▶ Work instructions
Transcribe word for word the lines below from the line with "orange ring: 1 -> 0" through the line with "purple spinning top: 5 -> 4", ends included.

START Data

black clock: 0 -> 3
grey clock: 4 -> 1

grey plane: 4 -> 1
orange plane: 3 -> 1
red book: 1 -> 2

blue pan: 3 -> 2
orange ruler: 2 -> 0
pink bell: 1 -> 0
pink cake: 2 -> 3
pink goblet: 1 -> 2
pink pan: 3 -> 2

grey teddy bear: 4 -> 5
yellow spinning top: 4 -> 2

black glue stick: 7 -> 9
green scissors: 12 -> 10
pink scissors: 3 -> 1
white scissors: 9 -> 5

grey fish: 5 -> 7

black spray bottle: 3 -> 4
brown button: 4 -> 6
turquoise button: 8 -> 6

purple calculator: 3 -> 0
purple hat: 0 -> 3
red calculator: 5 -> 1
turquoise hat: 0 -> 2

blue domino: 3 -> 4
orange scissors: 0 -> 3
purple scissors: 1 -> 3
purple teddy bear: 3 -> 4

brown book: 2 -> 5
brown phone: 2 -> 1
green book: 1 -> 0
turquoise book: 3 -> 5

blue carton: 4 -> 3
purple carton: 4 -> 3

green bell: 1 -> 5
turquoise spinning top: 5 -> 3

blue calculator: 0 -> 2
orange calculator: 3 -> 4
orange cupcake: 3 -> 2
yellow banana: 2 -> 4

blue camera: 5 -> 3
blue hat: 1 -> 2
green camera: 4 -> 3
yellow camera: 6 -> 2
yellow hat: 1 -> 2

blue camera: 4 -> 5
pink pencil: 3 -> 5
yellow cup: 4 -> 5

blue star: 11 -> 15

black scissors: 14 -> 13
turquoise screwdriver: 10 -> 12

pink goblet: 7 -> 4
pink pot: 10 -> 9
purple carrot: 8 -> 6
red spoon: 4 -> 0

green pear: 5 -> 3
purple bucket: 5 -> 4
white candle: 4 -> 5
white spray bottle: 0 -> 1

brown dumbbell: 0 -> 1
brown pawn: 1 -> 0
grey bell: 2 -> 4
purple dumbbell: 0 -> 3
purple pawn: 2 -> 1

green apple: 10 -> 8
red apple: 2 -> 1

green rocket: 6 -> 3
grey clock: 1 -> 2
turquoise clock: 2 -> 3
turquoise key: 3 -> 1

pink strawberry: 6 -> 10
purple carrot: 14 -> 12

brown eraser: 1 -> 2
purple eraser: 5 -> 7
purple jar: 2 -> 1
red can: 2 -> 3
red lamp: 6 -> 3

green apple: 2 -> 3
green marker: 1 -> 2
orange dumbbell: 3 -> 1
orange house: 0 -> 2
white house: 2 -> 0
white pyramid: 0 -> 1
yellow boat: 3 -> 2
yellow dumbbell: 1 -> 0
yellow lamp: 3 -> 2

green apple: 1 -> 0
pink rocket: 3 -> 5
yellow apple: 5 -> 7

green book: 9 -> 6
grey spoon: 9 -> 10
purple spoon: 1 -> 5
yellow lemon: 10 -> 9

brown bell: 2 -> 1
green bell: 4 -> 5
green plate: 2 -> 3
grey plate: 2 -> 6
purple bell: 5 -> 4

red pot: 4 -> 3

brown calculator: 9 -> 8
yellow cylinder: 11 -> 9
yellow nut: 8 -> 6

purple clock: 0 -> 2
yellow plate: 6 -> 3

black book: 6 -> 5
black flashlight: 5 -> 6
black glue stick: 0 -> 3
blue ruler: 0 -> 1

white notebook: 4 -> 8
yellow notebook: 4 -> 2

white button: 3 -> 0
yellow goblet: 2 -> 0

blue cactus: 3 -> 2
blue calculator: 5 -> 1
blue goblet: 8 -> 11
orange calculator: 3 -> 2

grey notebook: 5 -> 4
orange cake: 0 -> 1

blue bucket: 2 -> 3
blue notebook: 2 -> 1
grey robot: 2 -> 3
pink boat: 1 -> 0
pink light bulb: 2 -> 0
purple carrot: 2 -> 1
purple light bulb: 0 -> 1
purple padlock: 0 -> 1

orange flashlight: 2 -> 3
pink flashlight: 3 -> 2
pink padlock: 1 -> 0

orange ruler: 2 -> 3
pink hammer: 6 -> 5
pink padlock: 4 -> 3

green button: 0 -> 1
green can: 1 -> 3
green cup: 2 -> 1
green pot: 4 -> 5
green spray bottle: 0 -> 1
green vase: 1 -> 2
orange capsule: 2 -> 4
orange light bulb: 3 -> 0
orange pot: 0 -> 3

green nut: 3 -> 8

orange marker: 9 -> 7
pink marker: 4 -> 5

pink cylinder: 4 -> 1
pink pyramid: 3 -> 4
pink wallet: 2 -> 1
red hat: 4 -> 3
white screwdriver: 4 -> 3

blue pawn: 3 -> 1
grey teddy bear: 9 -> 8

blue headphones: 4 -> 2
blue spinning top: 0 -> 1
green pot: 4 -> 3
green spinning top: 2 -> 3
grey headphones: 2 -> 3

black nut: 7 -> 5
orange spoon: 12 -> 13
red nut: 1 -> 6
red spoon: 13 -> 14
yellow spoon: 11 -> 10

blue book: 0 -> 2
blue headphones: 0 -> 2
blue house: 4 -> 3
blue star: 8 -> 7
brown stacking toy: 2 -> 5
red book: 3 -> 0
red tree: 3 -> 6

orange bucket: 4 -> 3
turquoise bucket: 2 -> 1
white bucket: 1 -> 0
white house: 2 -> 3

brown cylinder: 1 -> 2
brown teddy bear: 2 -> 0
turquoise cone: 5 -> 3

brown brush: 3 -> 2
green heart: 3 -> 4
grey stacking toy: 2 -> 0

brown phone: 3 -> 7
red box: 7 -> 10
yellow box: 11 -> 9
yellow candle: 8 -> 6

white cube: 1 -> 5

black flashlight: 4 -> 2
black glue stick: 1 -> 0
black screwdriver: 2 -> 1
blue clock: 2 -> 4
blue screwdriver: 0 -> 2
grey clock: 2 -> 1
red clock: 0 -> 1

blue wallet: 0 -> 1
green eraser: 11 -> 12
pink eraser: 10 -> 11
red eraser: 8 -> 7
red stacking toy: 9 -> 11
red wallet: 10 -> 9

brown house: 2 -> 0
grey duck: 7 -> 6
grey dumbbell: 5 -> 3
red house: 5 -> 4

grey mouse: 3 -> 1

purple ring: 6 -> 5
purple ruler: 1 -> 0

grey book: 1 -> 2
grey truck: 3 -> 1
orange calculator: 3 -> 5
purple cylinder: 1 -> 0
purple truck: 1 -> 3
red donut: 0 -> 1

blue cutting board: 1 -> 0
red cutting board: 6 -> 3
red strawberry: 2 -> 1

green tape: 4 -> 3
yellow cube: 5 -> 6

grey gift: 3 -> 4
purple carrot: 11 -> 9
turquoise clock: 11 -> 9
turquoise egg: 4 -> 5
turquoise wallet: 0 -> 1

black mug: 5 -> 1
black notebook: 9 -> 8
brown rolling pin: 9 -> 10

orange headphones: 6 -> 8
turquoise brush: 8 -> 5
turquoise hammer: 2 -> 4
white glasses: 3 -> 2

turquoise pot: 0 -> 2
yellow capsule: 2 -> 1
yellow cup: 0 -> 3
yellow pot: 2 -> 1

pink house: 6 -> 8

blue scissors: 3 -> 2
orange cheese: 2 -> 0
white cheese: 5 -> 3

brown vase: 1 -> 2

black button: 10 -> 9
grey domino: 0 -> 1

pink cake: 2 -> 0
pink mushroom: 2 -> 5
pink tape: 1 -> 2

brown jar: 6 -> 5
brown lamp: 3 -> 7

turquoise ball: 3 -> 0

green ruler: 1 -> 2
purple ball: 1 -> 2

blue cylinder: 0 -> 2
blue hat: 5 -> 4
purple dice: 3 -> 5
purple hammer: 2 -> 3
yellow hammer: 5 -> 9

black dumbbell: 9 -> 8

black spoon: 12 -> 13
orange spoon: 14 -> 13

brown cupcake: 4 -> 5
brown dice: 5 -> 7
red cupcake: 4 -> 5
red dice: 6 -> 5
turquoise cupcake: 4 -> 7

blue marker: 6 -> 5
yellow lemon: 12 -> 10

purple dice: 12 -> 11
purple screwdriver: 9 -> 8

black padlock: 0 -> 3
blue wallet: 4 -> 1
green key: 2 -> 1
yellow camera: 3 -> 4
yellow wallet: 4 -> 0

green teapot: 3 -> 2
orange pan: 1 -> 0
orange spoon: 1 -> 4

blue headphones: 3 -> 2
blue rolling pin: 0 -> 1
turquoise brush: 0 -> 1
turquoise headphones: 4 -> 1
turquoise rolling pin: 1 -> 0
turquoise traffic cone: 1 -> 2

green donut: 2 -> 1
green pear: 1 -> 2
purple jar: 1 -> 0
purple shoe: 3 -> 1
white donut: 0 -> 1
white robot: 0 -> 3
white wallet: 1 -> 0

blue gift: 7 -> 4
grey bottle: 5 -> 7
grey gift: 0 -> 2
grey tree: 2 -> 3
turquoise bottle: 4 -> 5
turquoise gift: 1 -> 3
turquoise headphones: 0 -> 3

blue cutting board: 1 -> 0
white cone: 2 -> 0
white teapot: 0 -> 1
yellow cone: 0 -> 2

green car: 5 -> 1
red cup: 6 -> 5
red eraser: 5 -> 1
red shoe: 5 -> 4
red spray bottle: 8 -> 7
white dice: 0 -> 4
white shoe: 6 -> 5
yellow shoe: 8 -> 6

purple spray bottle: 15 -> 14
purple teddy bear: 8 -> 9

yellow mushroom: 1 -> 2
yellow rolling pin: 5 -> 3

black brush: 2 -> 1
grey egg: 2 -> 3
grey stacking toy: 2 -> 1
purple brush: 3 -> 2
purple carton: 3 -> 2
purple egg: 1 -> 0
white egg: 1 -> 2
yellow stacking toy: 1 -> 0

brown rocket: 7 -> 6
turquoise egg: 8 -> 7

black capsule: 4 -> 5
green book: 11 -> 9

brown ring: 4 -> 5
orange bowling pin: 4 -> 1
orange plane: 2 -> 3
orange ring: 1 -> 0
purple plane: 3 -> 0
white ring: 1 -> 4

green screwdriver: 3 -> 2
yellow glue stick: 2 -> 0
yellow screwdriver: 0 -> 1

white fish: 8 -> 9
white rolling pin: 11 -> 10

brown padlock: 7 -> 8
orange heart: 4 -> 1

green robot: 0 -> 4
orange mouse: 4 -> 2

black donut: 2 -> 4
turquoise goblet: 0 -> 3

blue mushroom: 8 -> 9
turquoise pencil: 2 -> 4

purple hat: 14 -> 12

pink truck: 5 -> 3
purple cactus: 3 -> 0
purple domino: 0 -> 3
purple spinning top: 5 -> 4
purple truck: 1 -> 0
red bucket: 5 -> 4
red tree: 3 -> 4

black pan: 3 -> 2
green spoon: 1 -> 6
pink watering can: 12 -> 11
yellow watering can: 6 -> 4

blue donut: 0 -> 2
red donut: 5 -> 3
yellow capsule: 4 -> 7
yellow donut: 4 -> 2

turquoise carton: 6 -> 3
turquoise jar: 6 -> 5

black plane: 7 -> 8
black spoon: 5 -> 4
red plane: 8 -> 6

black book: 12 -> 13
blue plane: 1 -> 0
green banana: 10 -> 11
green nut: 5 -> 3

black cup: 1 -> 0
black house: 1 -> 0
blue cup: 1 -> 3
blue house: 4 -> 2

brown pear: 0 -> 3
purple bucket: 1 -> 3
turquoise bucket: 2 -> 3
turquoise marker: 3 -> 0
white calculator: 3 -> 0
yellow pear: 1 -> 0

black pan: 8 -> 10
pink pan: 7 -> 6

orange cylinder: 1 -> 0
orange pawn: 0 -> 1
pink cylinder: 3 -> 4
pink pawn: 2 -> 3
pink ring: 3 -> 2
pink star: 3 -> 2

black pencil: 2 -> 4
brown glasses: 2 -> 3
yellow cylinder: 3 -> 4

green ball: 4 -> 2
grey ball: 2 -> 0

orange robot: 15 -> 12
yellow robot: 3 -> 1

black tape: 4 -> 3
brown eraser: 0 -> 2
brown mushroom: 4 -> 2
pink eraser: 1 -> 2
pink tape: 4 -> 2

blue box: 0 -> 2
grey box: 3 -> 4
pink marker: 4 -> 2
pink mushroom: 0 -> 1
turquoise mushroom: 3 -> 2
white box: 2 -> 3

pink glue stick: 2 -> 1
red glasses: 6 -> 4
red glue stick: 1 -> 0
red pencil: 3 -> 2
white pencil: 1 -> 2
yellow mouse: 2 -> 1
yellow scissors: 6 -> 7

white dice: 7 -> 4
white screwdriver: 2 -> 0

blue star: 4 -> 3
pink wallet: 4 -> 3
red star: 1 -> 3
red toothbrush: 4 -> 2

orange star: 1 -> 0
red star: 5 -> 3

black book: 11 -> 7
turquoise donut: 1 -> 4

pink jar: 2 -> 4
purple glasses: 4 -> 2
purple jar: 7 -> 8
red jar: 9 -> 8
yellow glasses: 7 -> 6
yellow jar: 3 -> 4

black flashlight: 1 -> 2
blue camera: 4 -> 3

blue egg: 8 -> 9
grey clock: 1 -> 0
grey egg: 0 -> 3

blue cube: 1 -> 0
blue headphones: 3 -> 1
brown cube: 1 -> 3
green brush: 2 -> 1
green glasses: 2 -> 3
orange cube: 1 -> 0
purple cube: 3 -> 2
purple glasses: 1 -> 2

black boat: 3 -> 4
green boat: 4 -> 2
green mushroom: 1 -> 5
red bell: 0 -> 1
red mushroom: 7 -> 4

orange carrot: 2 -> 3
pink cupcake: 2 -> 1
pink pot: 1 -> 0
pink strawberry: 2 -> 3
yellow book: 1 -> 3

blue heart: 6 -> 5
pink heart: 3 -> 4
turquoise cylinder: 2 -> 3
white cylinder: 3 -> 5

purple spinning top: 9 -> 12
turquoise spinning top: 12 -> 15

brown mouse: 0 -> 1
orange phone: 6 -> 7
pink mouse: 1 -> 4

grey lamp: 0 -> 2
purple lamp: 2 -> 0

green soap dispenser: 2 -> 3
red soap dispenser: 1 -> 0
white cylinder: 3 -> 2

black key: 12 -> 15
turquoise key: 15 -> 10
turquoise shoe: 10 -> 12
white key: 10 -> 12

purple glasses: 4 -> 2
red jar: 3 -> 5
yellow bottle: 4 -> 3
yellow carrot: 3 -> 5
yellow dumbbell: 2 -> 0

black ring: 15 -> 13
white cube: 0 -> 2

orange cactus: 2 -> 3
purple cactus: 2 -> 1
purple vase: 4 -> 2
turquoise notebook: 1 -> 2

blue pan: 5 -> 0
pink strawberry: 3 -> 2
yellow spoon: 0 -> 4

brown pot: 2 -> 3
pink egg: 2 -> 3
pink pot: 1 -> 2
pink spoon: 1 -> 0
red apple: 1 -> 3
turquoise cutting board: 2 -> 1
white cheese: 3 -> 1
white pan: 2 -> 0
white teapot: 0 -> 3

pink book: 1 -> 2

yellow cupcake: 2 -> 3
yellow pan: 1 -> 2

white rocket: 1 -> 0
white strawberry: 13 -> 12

END Data

▶ Response for this exercise
orange ring: 1 -> 0
purple plane: 3 -> 0
white ring: 1 -> 4

green screwdriver: 3 -> 2
yellow glue stick: 2 -> 0
yellow screwdriver: 0 -> 1

white fish: 8 -> 9
white rolling pin: 11 -> 10

brown padlock: 7 -> 8
orange heart: 4 -> 1

green robot: 0 -> 4
orange mouse: 4 -> 2

black donut: 2 -> 4
turquoise goblet: 0 -> 3

blue mushroom: 8 -> 9
turquoise pencil: 2 -> 4

purple hat: 14 -> 12

pink truck: 5 -> 3
purple cactus: 3 -> 0
purple domino: 0 -> 3
purple spinning top: 5 -> 4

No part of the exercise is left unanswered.